* [Problem description]: Give back the line below containing "white shoe [797,327,920,410]" and every later line, exactly.

* [Given material]:
----------

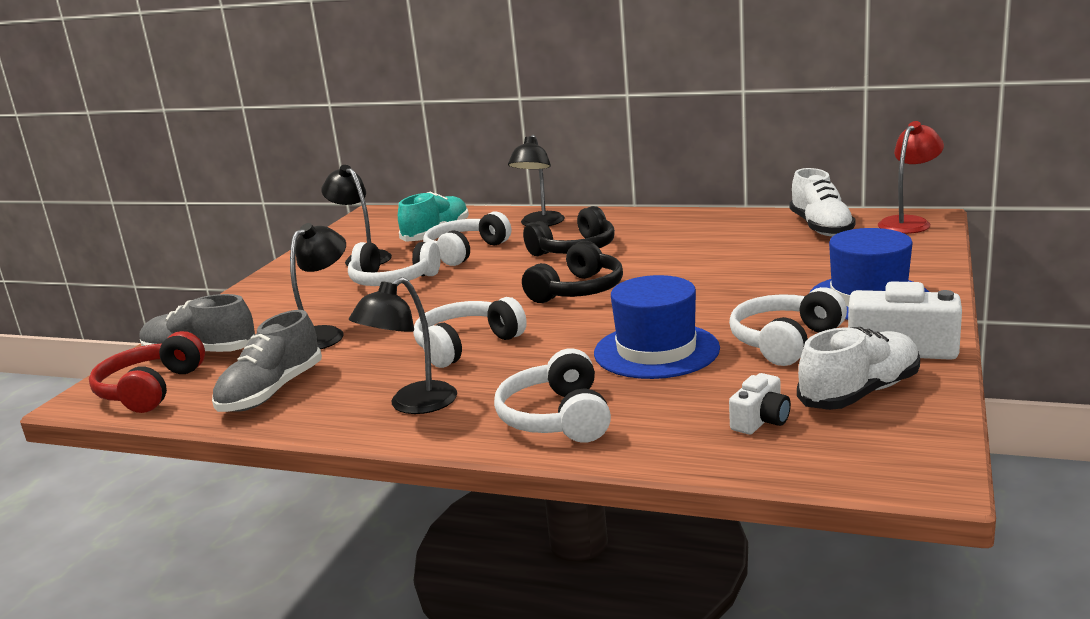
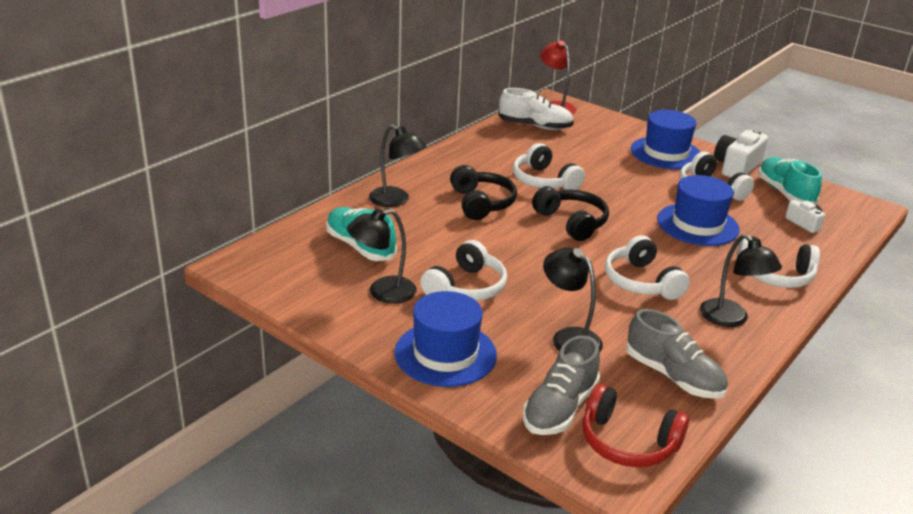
camera: 75 degrees left, 10 degrees up
white headphones [423,212,511,266] -> white headphones moved to [513,143,585,190]
white shoe [797,327,920,410] -> turquoise shoe [758,157,822,204]
none -> blue hat [394,291,497,387]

----------

* [Output below]:
white shoe [797,327,920,410] -> turquoise shoe [758,157,822,204]
none -> blue hat [394,291,497,387]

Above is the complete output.